[RECORDED INFORMATION Boundary: Start]

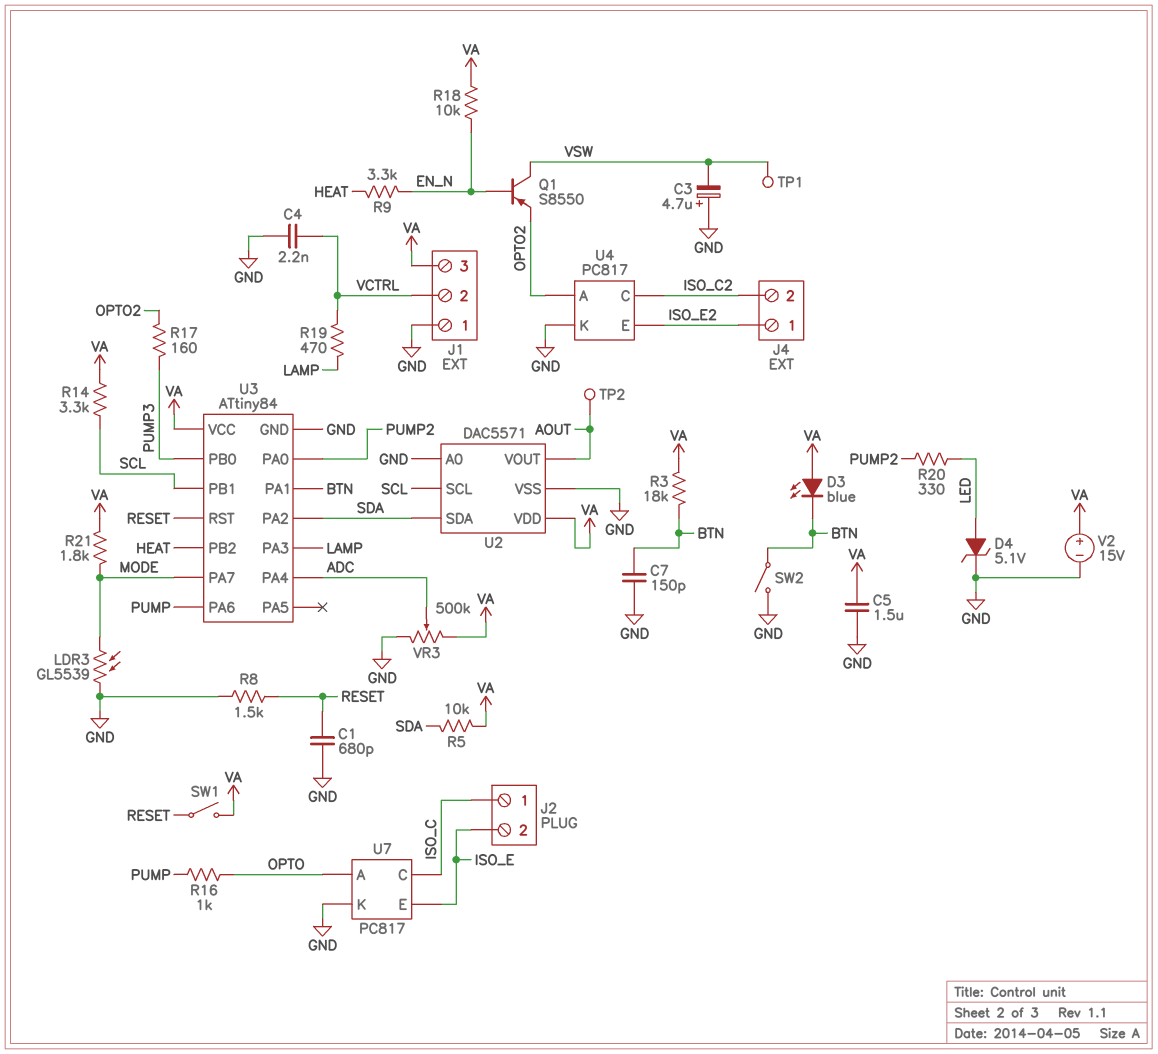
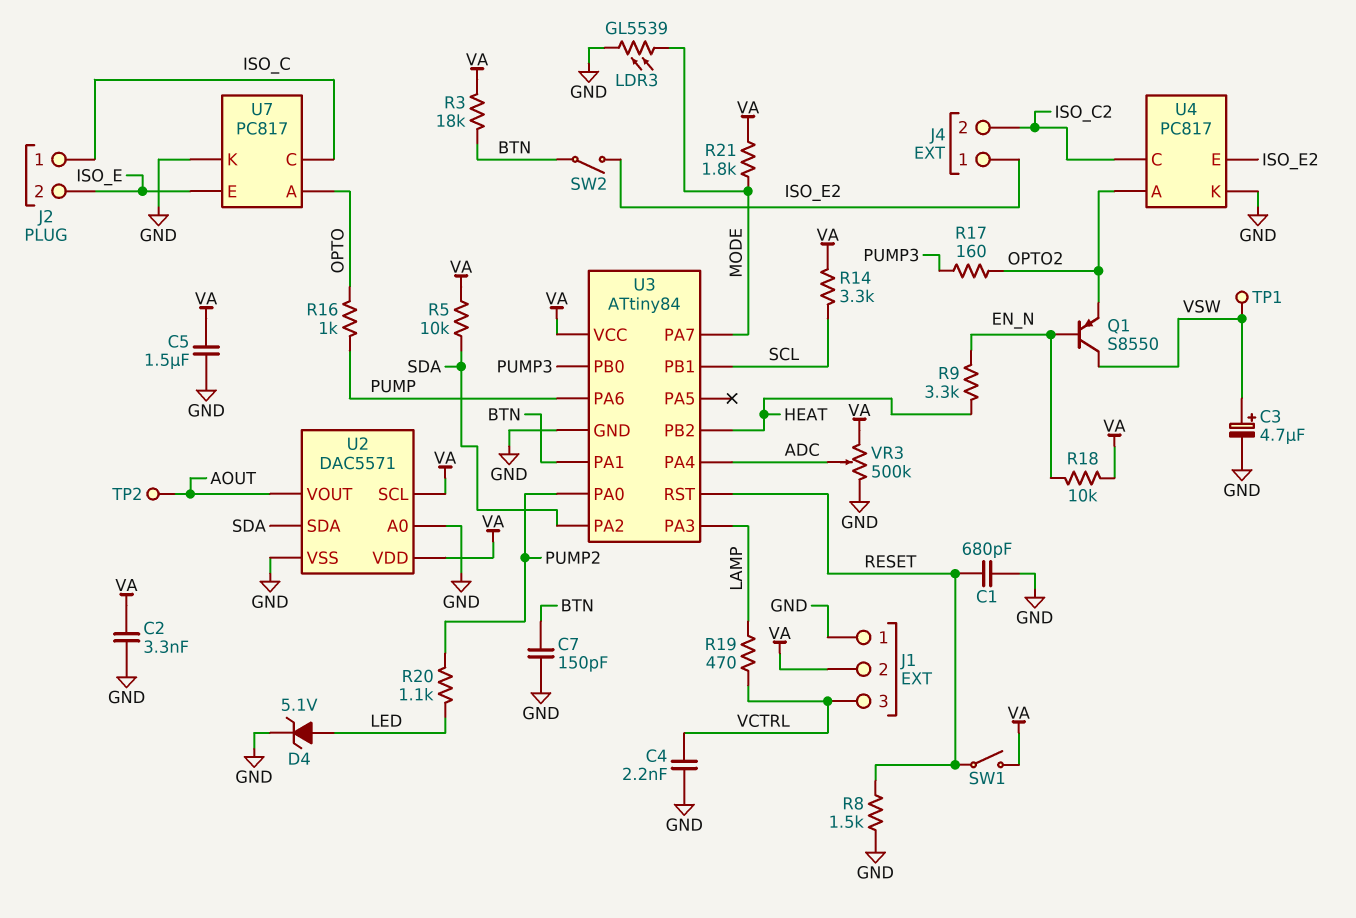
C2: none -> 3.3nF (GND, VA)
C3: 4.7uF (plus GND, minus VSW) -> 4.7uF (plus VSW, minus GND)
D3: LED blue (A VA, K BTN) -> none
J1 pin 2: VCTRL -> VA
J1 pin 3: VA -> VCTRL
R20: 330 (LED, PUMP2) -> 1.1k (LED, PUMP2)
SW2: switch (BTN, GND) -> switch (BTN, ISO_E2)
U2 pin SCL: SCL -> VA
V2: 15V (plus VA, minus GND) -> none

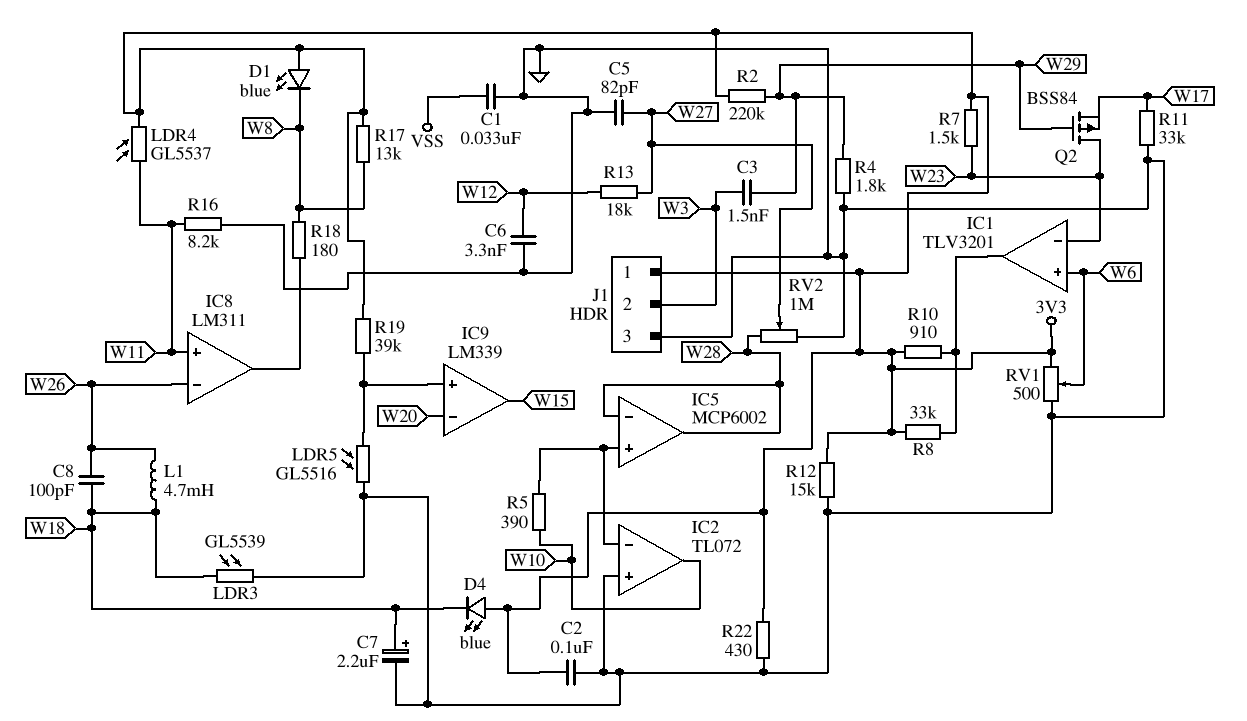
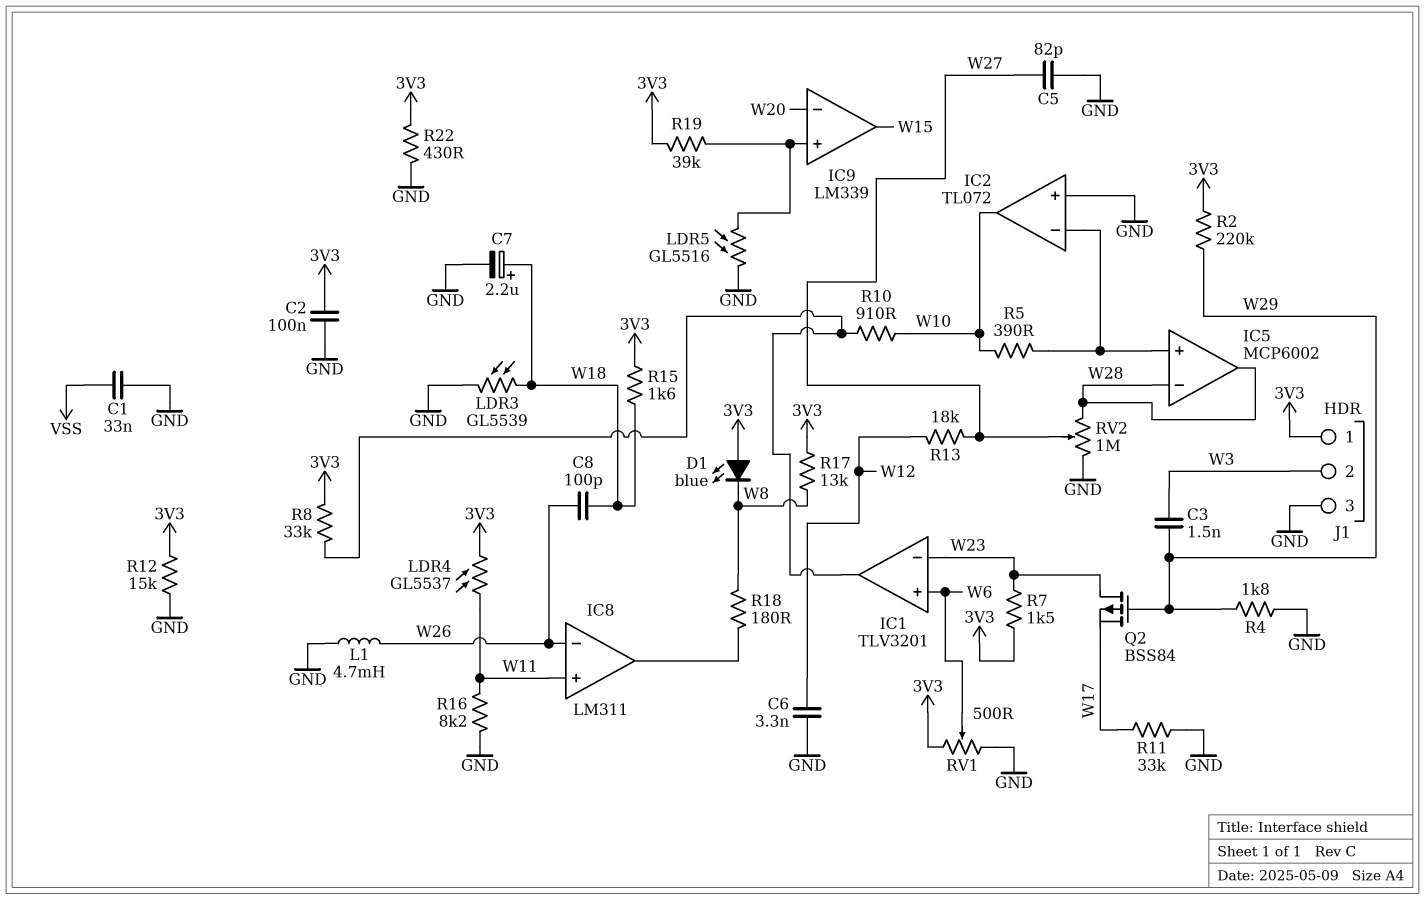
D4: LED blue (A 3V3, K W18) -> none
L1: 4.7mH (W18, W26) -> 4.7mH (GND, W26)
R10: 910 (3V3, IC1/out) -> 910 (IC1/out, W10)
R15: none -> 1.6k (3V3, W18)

[RECORDED INFORMATION Boundary: End]

### EXERCISE BRIEF
Keeping the pictures out, print the entries above exactly as written.

### RESPONSE
C2: none -> 3.3nF (GND, VA)
C3: 4.7uF (plus GND, minus VSW) -> 4.7uF (plus VSW, minus GND)
D3: LED blue (A VA, K BTN) -> none
J1 pin 2: VCTRL -> VA
J1 pin 3: VA -> VCTRL
R20: 330 (LED, PUMP2) -> 1.1k (LED, PUMP2)
SW2: switch (BTN, GND) -> switch (BTN, ISO_E2)
U2 pin SCL: SCL -> VA
V2: 15V (plus VA, minus GND) -> none

D4: LED blue (A 3V3, K W18) -> none
L1: 4.7mH (W18, W26) -> 4.7mH (GND, W26)
R10: 910 (3V3, IC1/out) -> 910 (IC1/out, W10)
R15: none -> 1.6k (3V3, W18)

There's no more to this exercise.